Action item: Only one stretch of the records below is wanted: the lines from the one holding "black ball: 1 -> 4" through the one holding "yellow rocket: 0 -> 1". Return it exactly, both ends included.
--- Available records ---
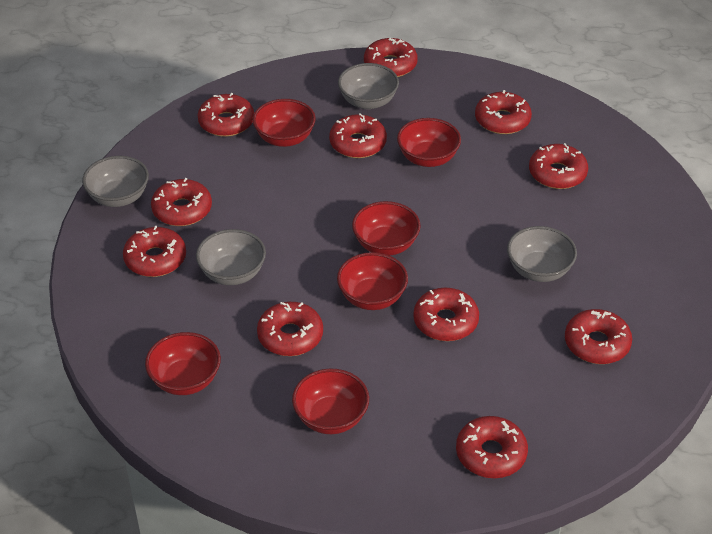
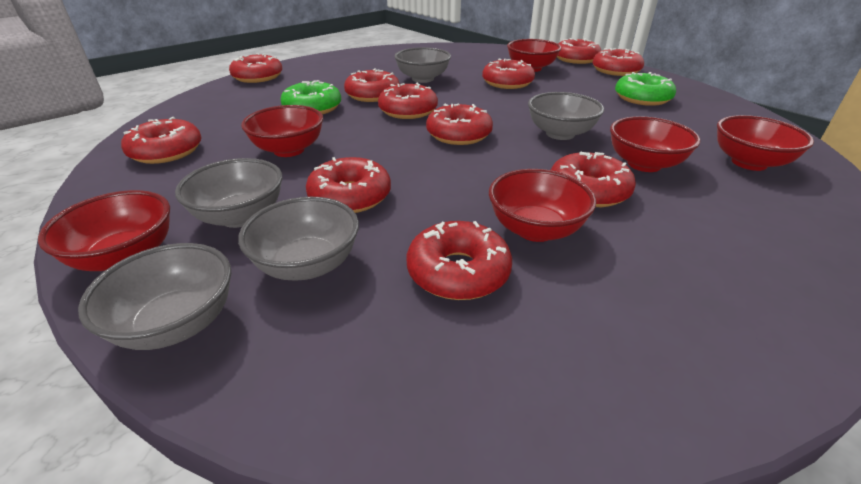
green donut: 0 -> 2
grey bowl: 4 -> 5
---
--- Available records ---
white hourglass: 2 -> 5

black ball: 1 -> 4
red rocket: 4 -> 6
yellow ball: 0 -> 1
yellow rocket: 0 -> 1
---
--- Available records ---
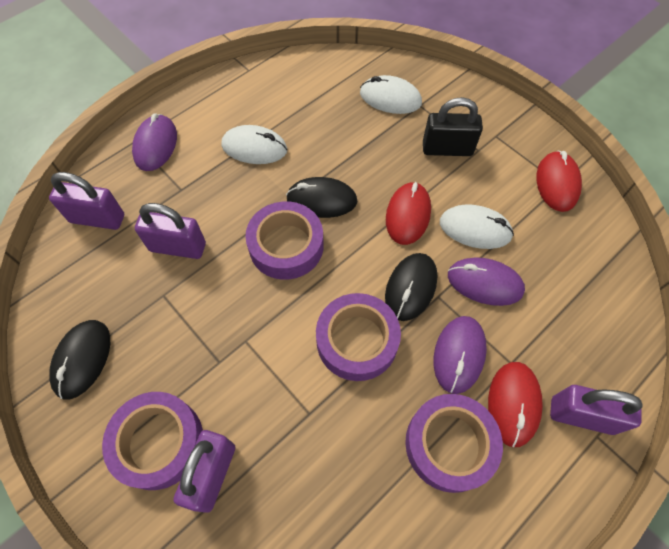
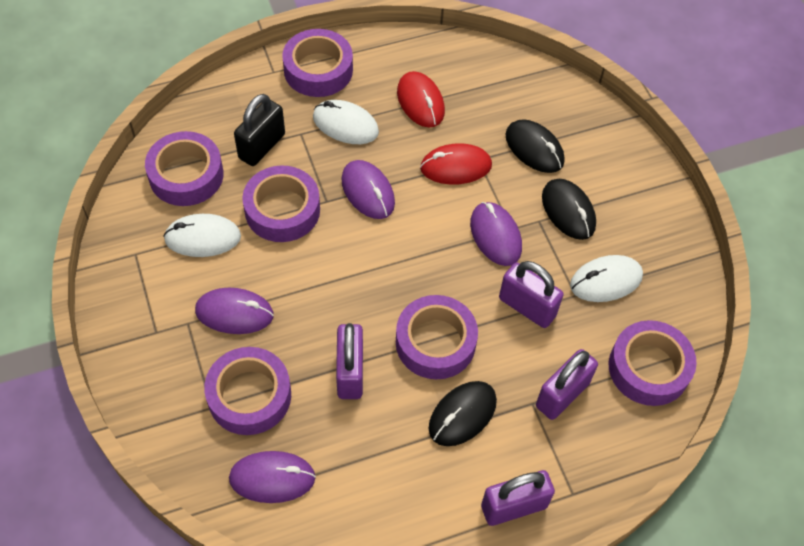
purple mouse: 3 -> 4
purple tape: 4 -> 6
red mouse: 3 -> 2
---
Output below:
black ball: 1 -> 4
red rocket: 4 -> 6
yellow ball: 0 -> 1
yellow rocket: 0 -> 1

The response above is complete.